» **TASK PROMPT**: Look for "ball" in the listing below. Gather each line that contains it.

» **INPUT DATA**:
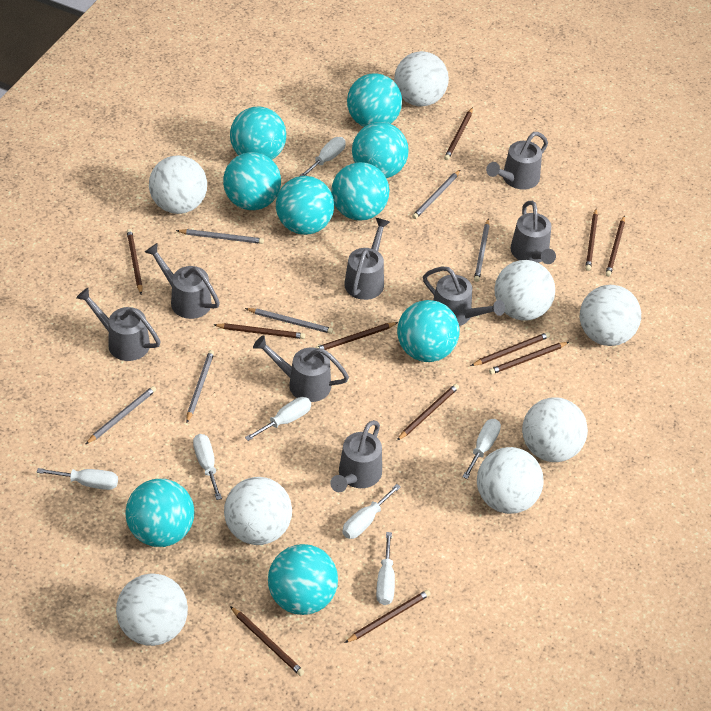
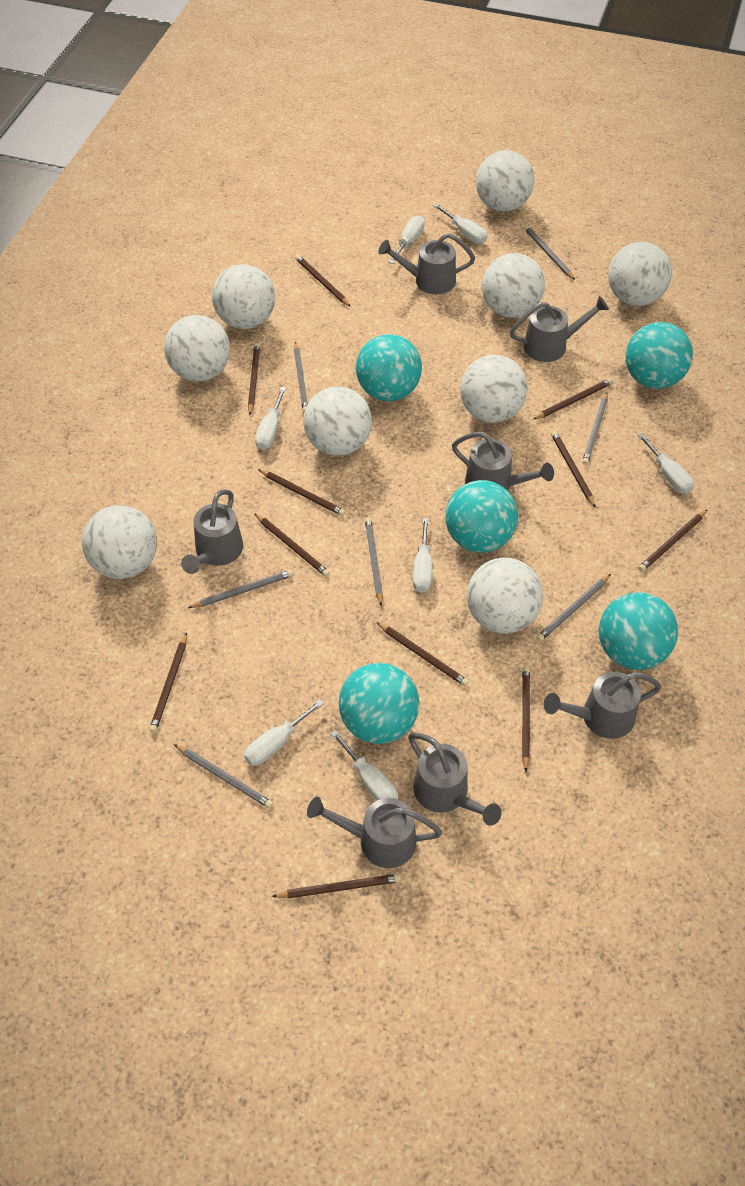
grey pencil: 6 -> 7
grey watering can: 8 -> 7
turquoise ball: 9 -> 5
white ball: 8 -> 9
--
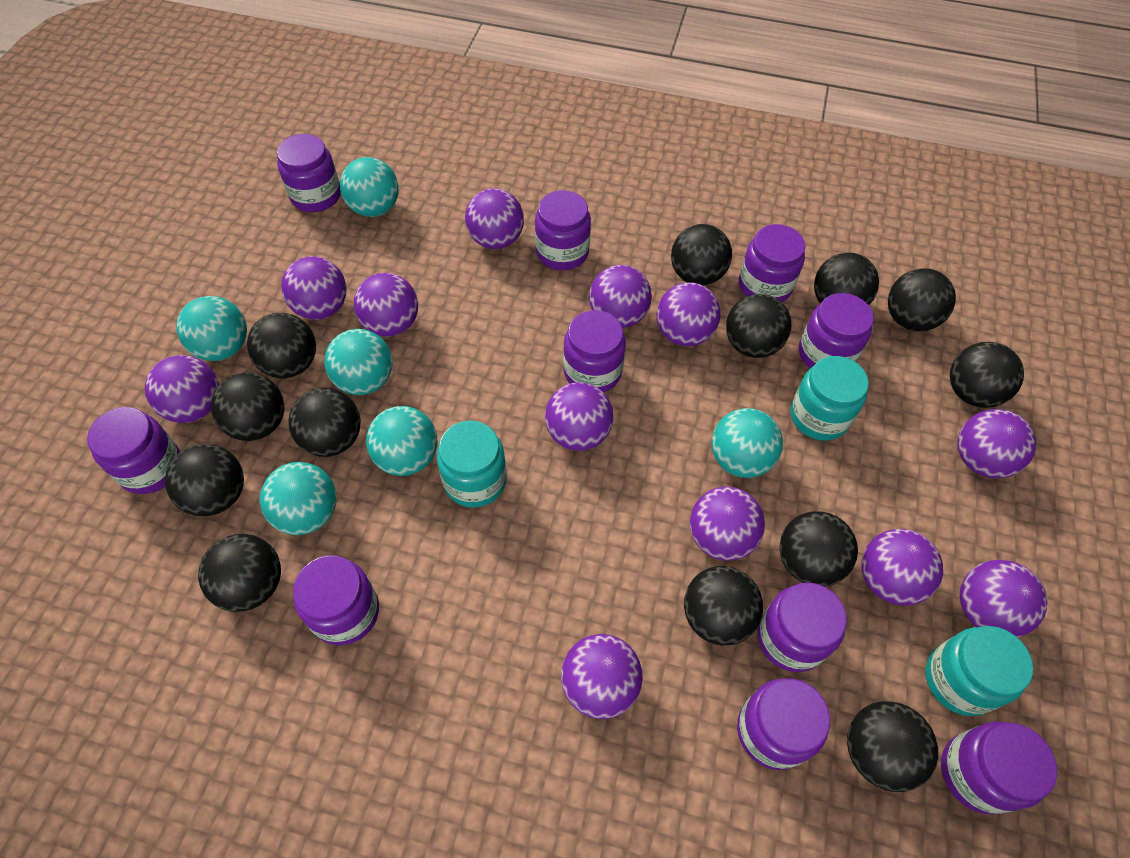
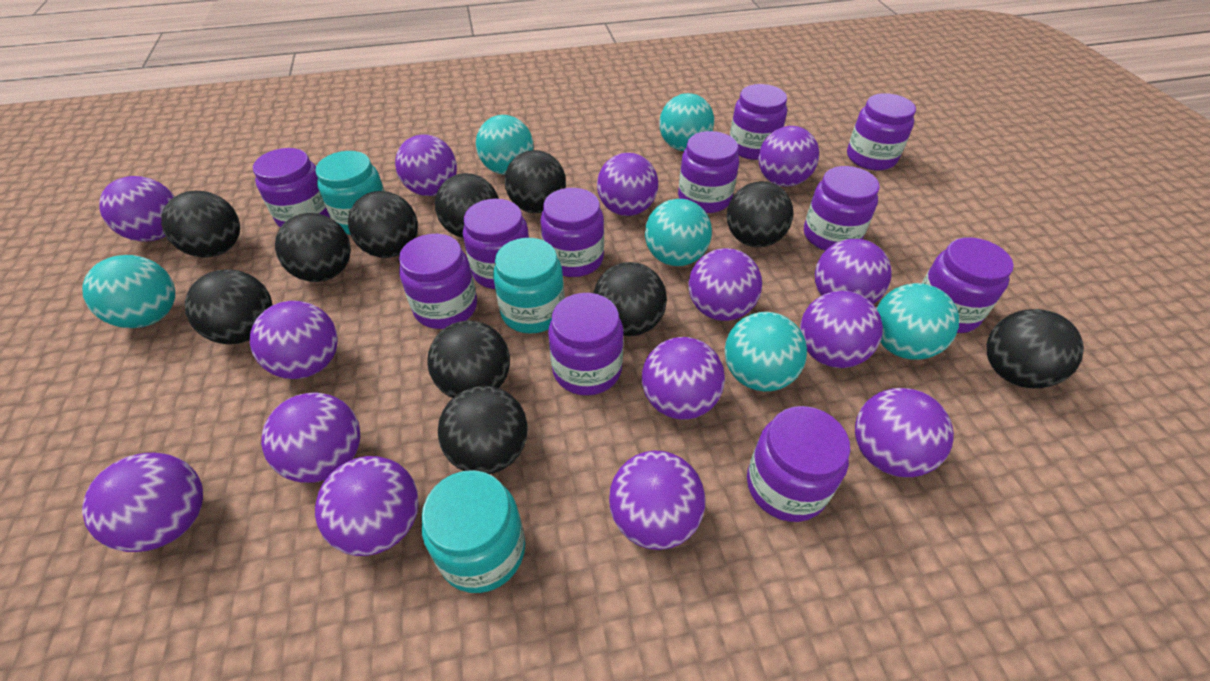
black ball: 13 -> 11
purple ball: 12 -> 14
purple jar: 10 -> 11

» **THE ANSWER**:
turquoise ball: 9 -> 5
white ball: 8 -> 9
black ball: 13 -> 11
purple ball: 12 -> 14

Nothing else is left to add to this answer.